» Task goal
Your task is to repeat the entries below exactly and to leave their images out.

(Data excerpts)
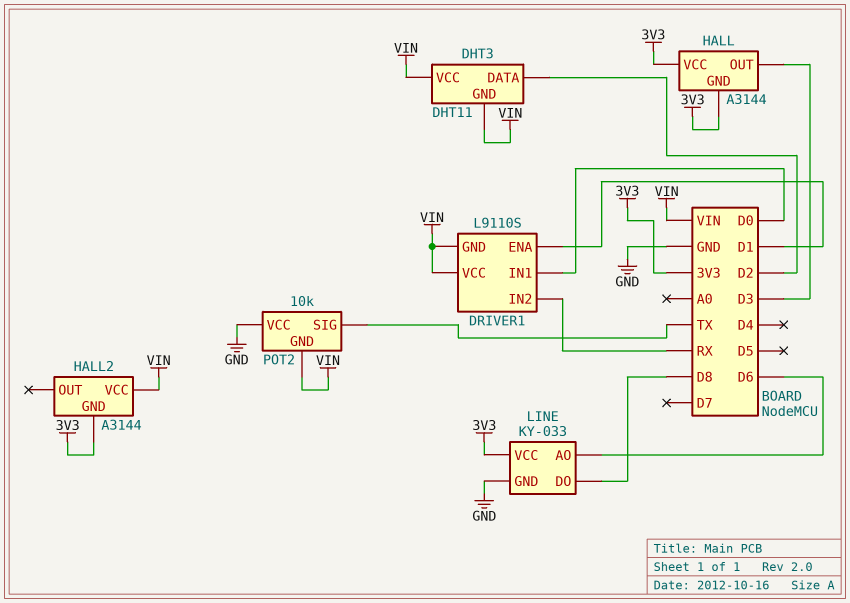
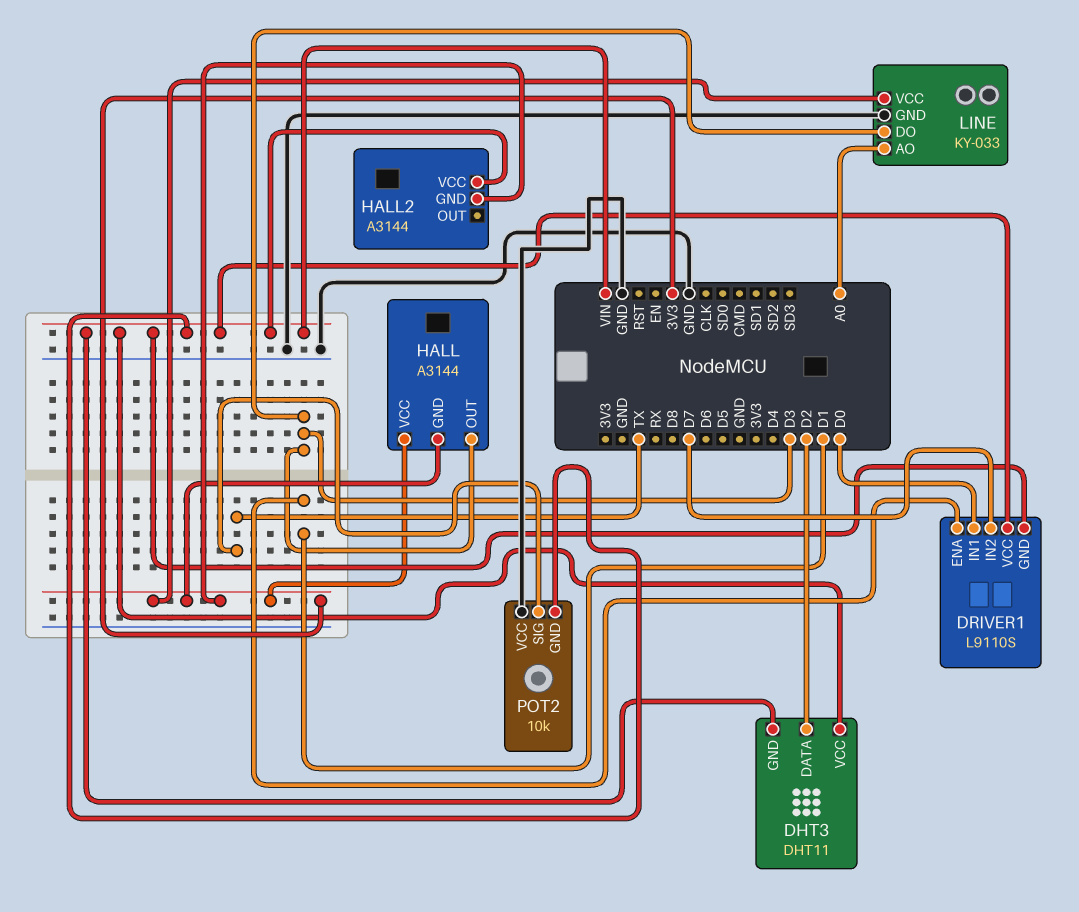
DRIVER1 pin IN2: RX -> D7
LINE pin AO: D6 -> A0
LINE pin DO: D8 -> D3

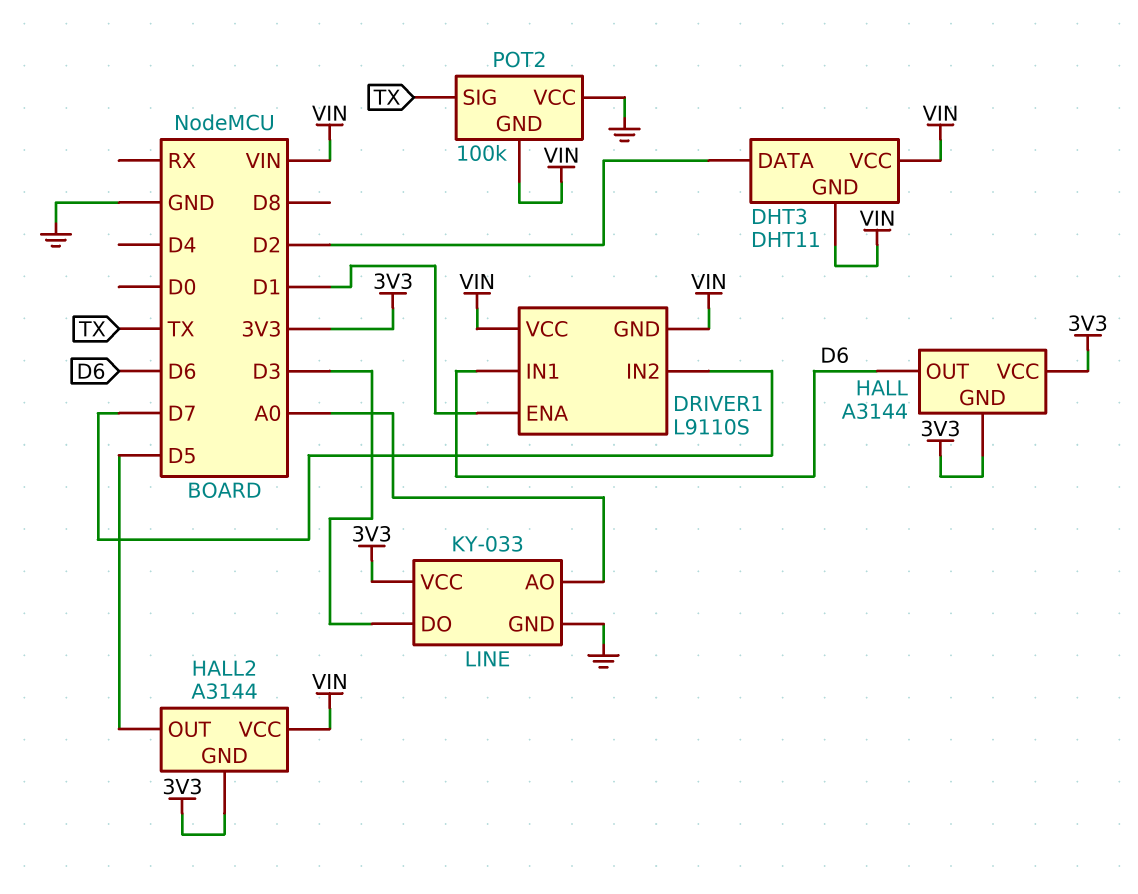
DRIVER1 pin IN1: D0 -> D6
HALL pin OUT: D3 -> D6
HALL2 pin OUT: none -> D5
POT2: 10k -> 100k

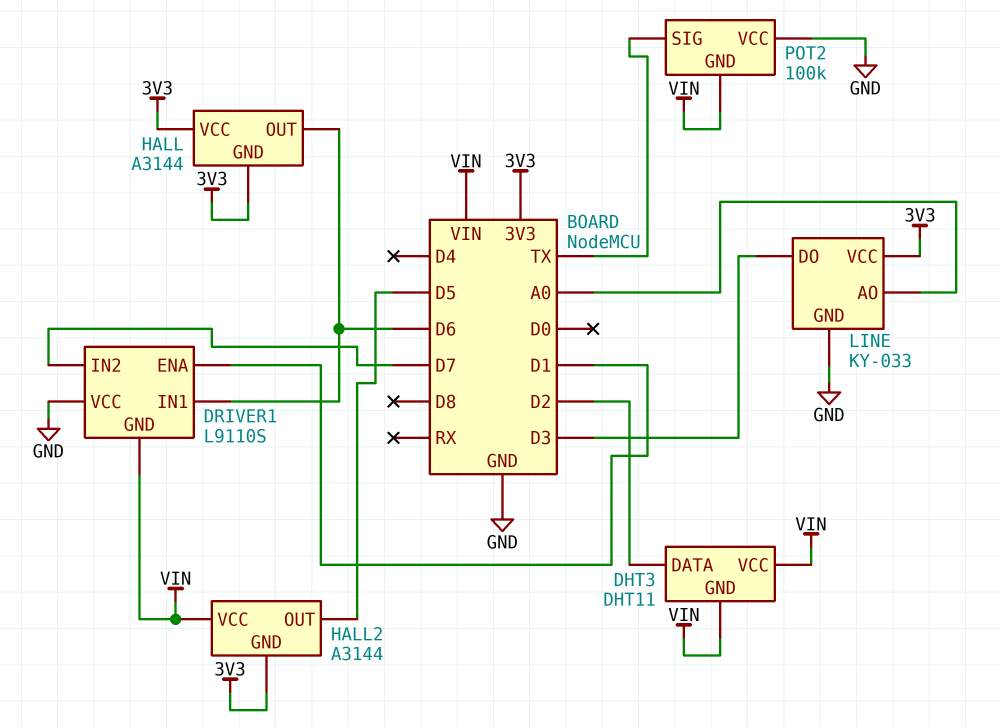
DRIVER1 pin VCC: VIN -> GND

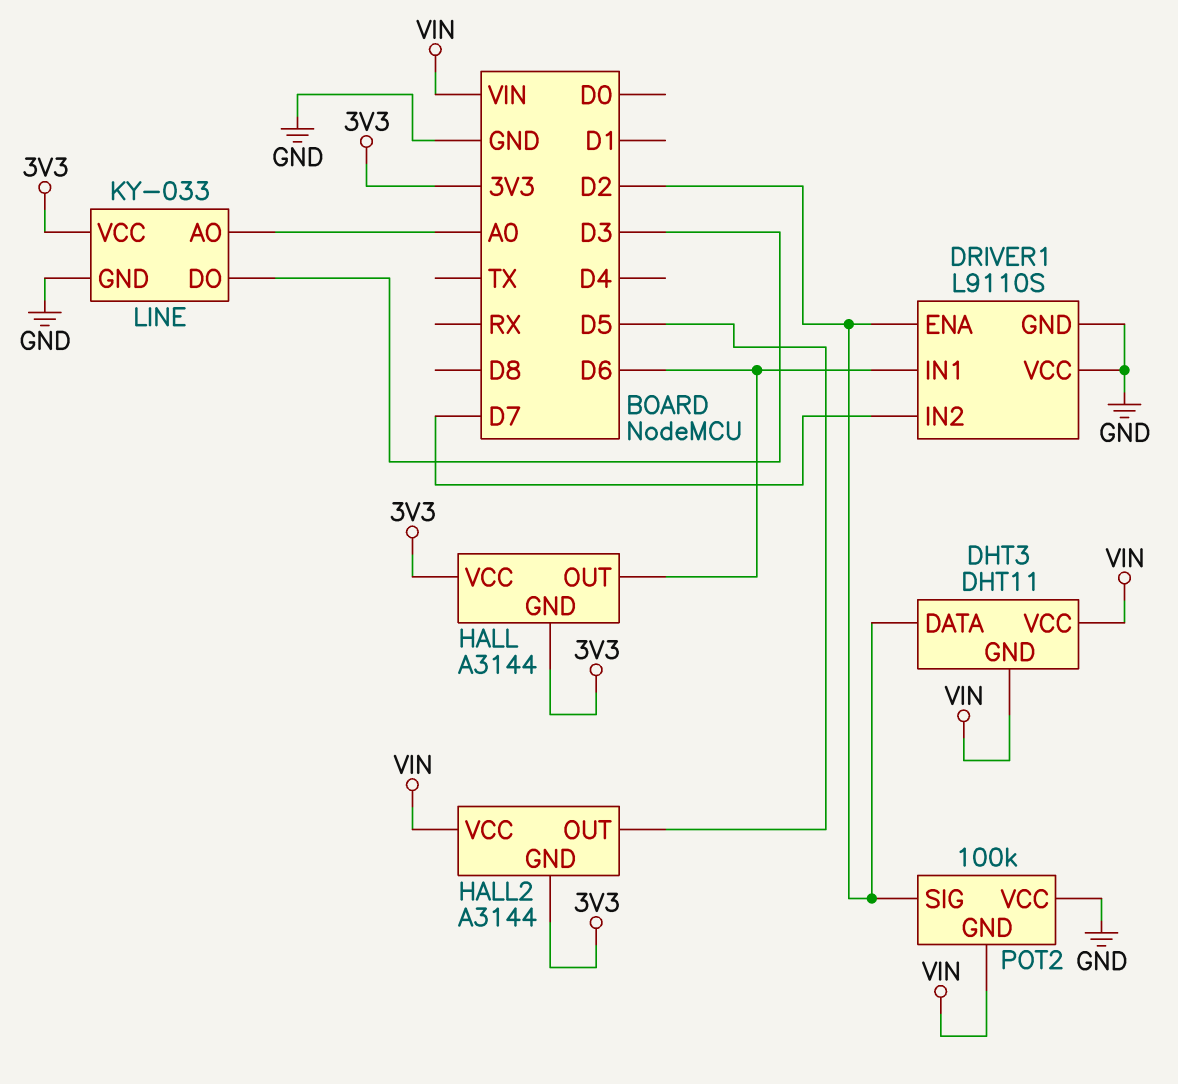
DRIVER1 pin ENA: D1 -> D2
DRIVER1 pin GND: VIN -> GND
POT2 pin SIG: TX -> D2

» Output
DRIVER1 pin IN2: RX -> D7
LINE pin AO: D6 -> A0
LINE pin DO: D8 -> D3

DRIVER1 pin IN1: D0 -> D6
HALL pin OUT: D3 -> D6
HALL2 pin OUT: none -> D5
POT2: 10k -> 100k

DRIVER1 pin VCC: VIN -> GND

DRIVER1 pin ENA: D1 -> D2
DRIVER1 pin GND: VIN -> GND
POT2 pin SIG: TX -> D2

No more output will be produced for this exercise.